***** Data

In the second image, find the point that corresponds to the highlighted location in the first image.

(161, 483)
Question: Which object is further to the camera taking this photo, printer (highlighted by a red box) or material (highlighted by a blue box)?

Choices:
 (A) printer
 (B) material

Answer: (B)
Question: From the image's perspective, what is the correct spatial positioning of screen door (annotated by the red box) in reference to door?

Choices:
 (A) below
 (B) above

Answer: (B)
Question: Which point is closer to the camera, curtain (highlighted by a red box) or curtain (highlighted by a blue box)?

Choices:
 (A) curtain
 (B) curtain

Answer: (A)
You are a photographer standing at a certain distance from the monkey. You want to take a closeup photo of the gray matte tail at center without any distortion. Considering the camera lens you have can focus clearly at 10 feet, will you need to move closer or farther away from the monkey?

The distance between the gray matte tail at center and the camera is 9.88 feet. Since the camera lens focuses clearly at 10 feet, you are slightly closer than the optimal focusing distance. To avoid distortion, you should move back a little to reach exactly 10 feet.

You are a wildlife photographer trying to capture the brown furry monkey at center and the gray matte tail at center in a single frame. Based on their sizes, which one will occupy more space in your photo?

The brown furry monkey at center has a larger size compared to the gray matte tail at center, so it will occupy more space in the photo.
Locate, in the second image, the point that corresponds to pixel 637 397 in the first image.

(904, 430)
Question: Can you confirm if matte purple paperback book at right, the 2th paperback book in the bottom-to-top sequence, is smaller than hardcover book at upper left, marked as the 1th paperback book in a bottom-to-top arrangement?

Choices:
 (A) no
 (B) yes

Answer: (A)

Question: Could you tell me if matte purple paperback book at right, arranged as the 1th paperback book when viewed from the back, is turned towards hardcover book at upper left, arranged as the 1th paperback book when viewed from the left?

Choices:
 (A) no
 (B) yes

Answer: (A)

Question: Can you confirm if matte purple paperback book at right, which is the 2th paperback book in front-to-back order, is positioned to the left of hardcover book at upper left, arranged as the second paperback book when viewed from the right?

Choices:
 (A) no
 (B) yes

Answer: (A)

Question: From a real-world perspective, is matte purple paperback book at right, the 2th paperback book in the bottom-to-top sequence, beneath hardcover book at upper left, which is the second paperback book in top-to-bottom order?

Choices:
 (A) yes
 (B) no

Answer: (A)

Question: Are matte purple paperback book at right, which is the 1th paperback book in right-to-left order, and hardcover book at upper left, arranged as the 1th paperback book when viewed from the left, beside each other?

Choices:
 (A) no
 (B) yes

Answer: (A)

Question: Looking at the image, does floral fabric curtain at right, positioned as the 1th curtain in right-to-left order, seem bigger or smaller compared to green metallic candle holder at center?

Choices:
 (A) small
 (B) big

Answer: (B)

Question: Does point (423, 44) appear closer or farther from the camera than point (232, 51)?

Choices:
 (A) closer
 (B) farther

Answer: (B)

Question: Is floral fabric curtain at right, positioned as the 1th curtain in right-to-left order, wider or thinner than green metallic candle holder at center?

**********

### What this task involves
Tally the lines of the material above that contain the string "more", counting only case-sensitive matches, and reply with the number alone.

### Solution below
2